Object state comparisons

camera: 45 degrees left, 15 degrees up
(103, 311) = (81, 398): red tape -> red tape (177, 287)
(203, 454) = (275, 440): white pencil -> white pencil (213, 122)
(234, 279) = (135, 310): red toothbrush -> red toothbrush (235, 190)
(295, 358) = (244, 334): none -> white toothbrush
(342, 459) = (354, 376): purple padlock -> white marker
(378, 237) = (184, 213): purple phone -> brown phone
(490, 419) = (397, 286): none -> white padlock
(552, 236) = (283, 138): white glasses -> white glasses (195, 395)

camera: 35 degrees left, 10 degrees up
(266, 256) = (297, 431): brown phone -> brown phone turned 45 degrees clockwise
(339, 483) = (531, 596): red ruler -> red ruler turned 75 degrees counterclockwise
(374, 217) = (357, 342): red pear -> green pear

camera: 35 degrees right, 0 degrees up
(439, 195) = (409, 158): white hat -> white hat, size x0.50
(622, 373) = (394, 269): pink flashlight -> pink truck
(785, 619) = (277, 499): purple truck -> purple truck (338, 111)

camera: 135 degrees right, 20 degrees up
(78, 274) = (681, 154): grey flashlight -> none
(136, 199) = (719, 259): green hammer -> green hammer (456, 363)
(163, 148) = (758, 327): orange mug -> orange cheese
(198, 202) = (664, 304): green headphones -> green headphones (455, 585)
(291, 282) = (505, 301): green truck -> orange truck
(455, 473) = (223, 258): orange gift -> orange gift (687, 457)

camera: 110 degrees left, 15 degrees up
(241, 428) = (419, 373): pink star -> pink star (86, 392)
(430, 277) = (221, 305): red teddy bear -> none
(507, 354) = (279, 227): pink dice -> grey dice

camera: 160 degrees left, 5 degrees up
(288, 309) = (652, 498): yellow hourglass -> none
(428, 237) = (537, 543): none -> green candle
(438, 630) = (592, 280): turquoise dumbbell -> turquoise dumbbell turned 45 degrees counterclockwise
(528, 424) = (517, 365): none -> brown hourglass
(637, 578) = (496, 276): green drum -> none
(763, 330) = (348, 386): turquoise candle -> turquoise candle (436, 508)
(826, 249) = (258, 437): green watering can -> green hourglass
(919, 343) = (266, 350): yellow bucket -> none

Problem description »
Give back, word for word, the lines of the records that run from the one holding "(428, 237) = (537, 543): none -> green candle" to the very last.

Completed task »
(428, 237) = (537, 543): none -> green candle
(438, 630) = (592, 280): turquoise dumbbell -> turquoise dumbbell turned 45 degrees counterclockwise
(528, 424) = (517, 365): none -> brown hourglass
(637, 578) = (496, 276): green drum -> none
(763, 330) = (348, 386): turquoise candle -> turquoise candle (436, 508)
(826, 249) = (258, 437): green watering can -> green hourglass
(919, 343) = (266, 350): yellow bucket -> none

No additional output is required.